Task prompt
Please copy each line below that contains the word "degrees".

Recorded data
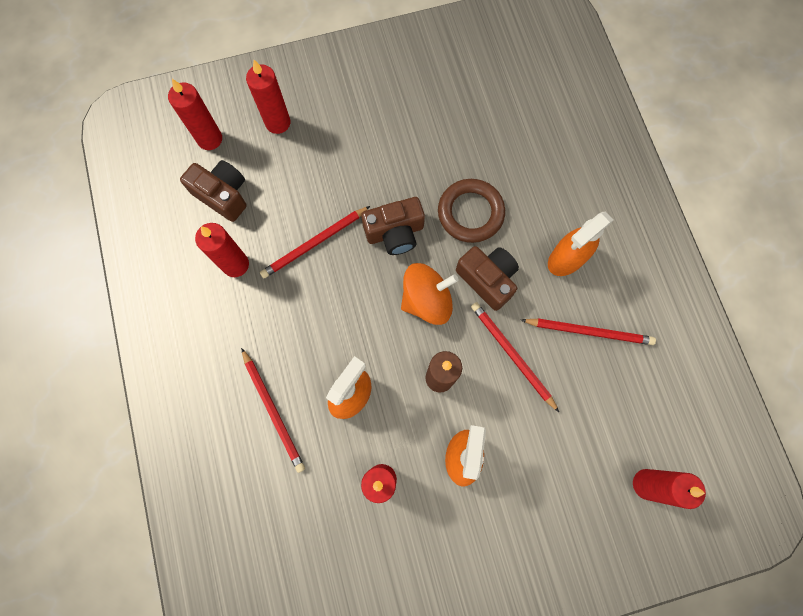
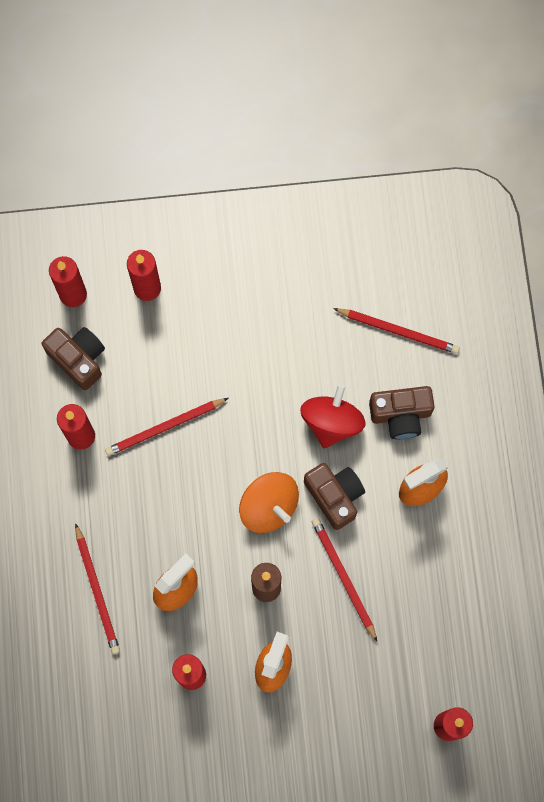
camera: 10 degrees right, 0 degrees up
brown camera [361,197,425,255] -> brown camera moved to [369,386,435,440]
orange spinning top [401,263,459,325] -> orange spinning top turned 60 degrees clockwise [239,472,299,533]
brown ring [438,179,505,243] -> red spinning top [300,384,366,449]
red pencil [521,318,656,345] -> red pencil moved to [333,308,460,354]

Result
camera: 10 degrees right, 0 degrees up
orange spinning top [401,263,459,325] -> orange spinning top turned 60 degrees clockwise [239,472,299,533]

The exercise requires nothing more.